PROBLEM STATEMENT. Scan the material below for the string "rose". Report every line that has it.

** EXERCISE MATERIAL follows **

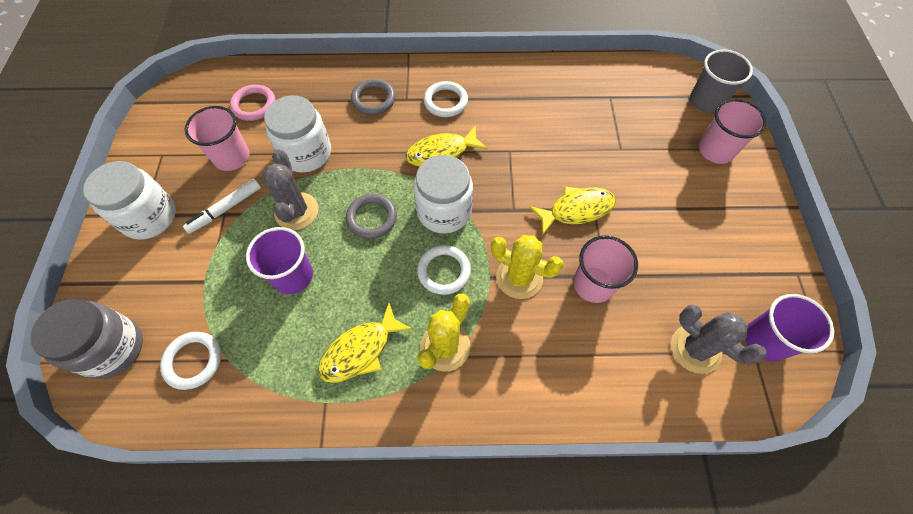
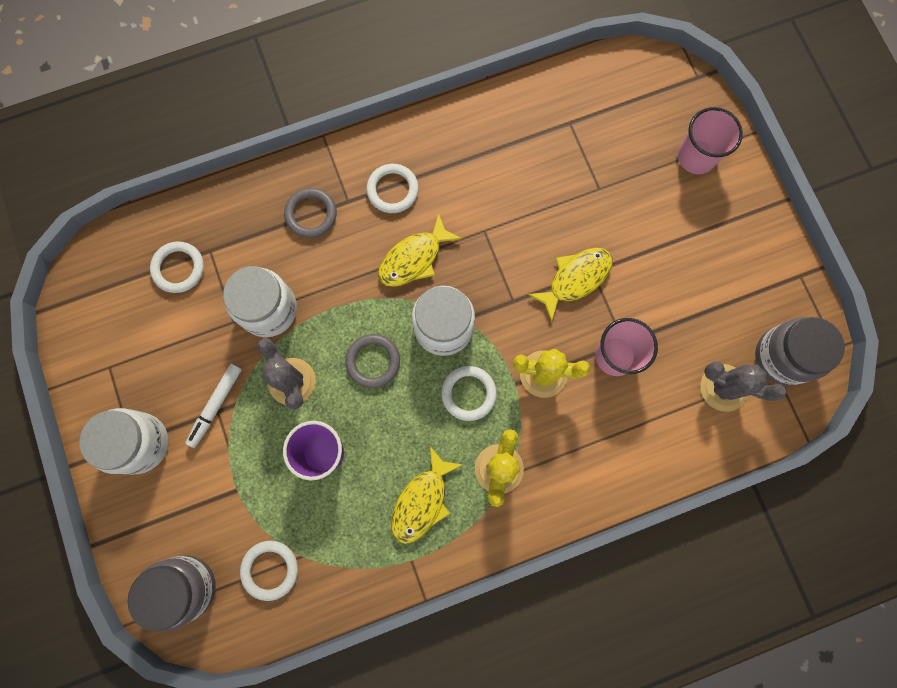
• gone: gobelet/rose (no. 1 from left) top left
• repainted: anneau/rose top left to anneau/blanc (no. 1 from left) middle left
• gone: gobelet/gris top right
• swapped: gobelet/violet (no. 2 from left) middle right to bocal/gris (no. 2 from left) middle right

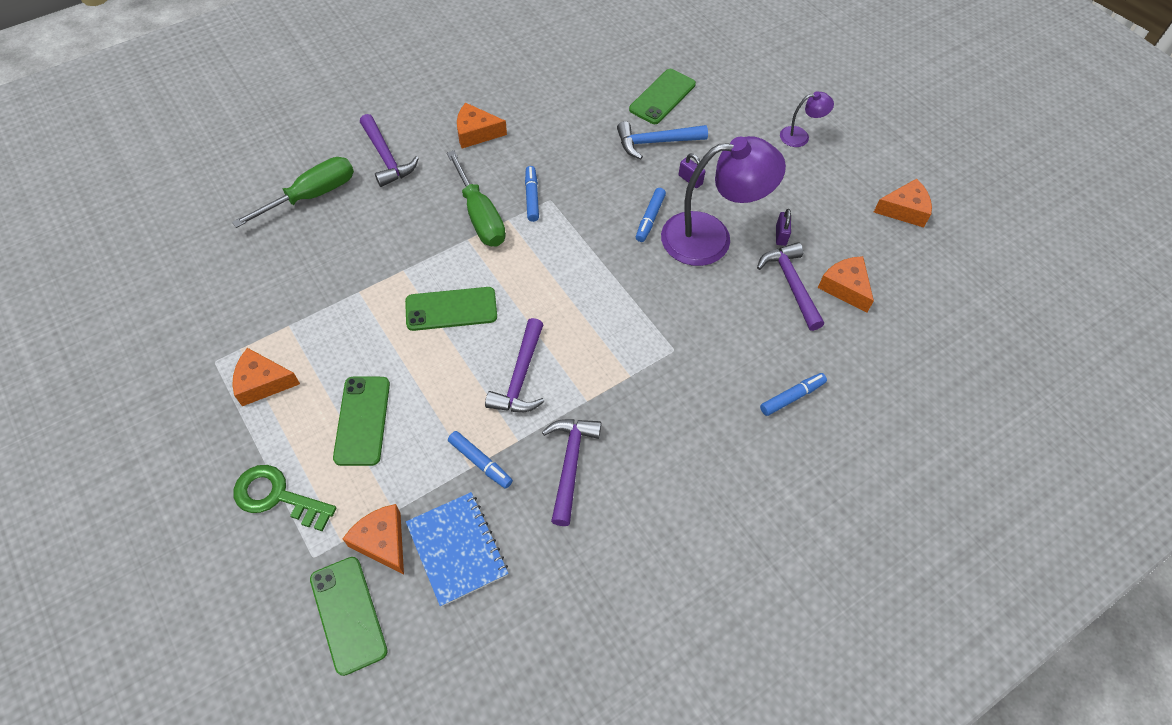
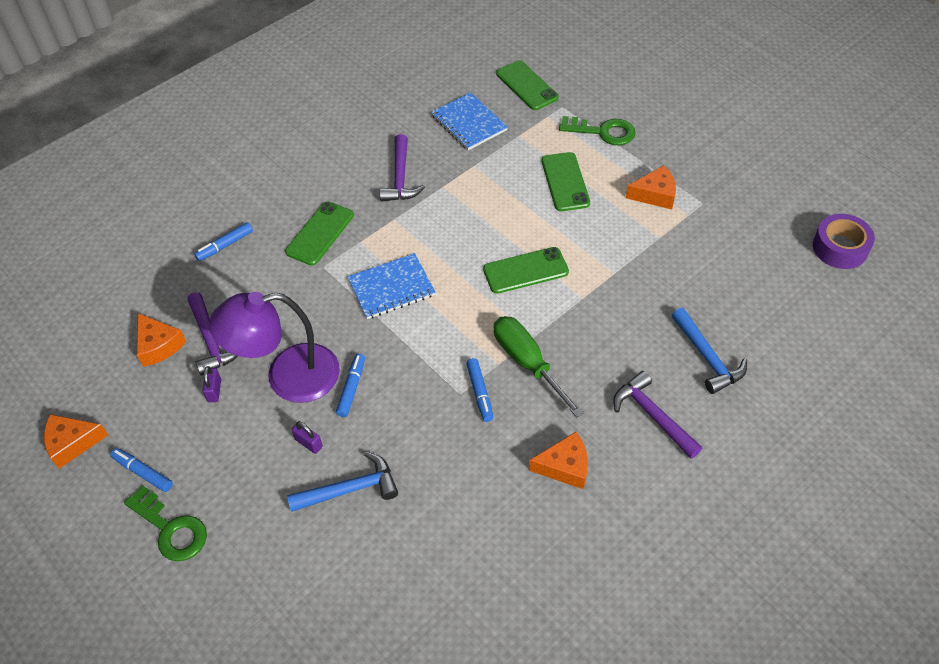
• swapped: tournevis/vert (no. 1 from left) top left to marteau/bleu (no. 2 from left) middle right
• gone: fromage/orange (no. 2 from left) bottom left
• shifted: feutre/bleu (no. 1 from left) centre to bottom left
• gone: marteau/violet (no. 2 from left) centre
• shifted: téléphone/vert (no. 4 from left in the first image) top centre to téléphone/vert (no. 1 from left) centre
• swapped: lampe/violet (no. 2 from left) top right to clé/vert (no. 1 from left) bottom left
• new: carnet/bleu (no. 1 from left) centre
• new: ruban adhésif/violet middle right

** End of EXERCISE MATERIAL **

TASK RESPONSE.
• gone: gobelet/rose (no. 1 from left) top left
• repainted: anneau/rose top left to anneau/blanc (no. 1 from left) middle left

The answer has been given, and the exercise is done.